When you reach the line containing "(494, 269) = (461, 360): turquoise", begin copying exactly, and keep going through the last line of the records below, copying nothing before it.

** Excerpts from a dataset **
┌──
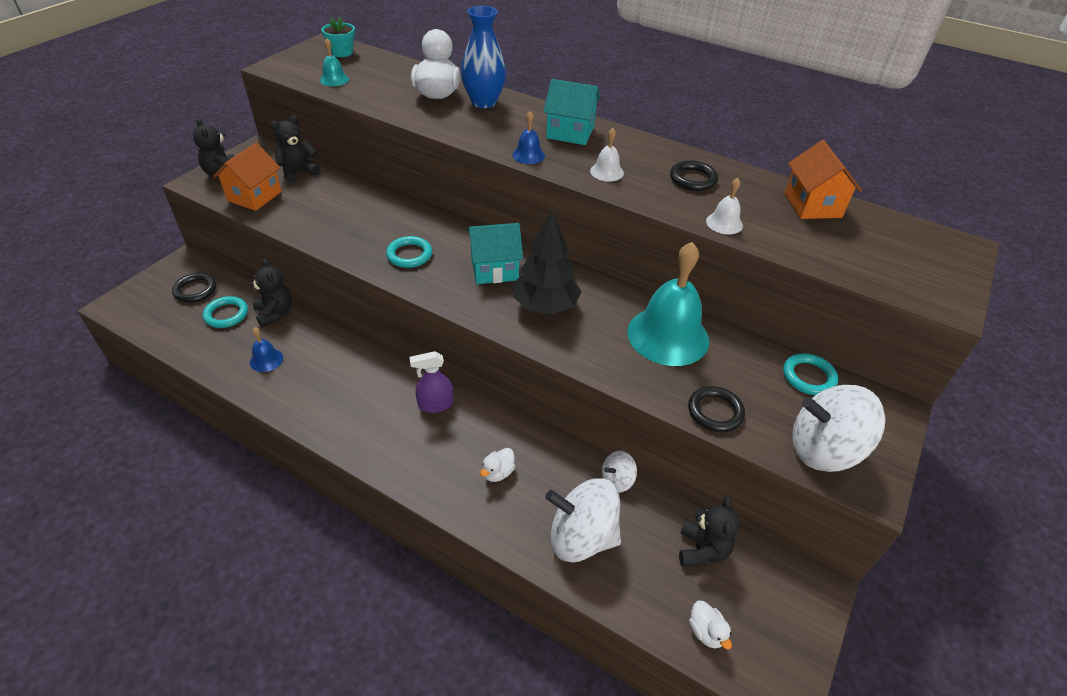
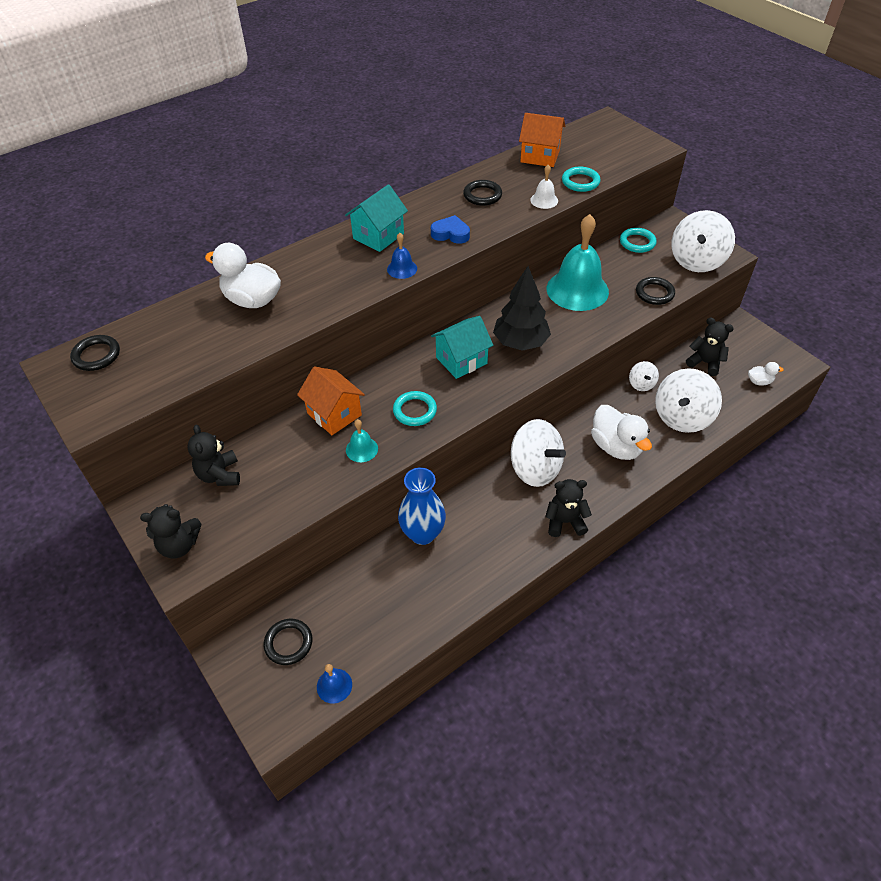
camera: 65 degrees left, 5 degrees up
(226, 314) = (346, 615): turquoise ring -> turquoise ring (580, 182)
(254, 196) = (246, 519): orange house -> orange house (334, 414)
(266, 360) = (431, 585): blue bell -> blue bell (334, 685)
(275, 313) = (365, 570): black teddy bear -> black teddy bear (565, 522)
(334, 79) = (163, 371): turquoise bell -> turquoise bell (361, 449)
(342, 52) = (96, 355): turquoise flower pot -> black ring
(435, 404) = (535, 469): purple spray bottle -> white spinning top
(484, 102) = (290, 273): blue vase -> blue vase (422, 533)
(494, 269) = (461, 360): turquoise house -> turquoise house turned 45 degrees clockwise
(498, 473) = (616, 447): white duck -> white duck, size x2.05
(606, 172) = (451, 234): white bell -> blue heart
└──
** EXERCISE SOLUTION **
(494, 269) = (461, 360): turquoise house -> turquoise house turned 45 degrees clockwise
(498, 473) = (616, 447): white duck -> white duck, size x2.05
(606, 172) = (451, 234): white bell -> blue heart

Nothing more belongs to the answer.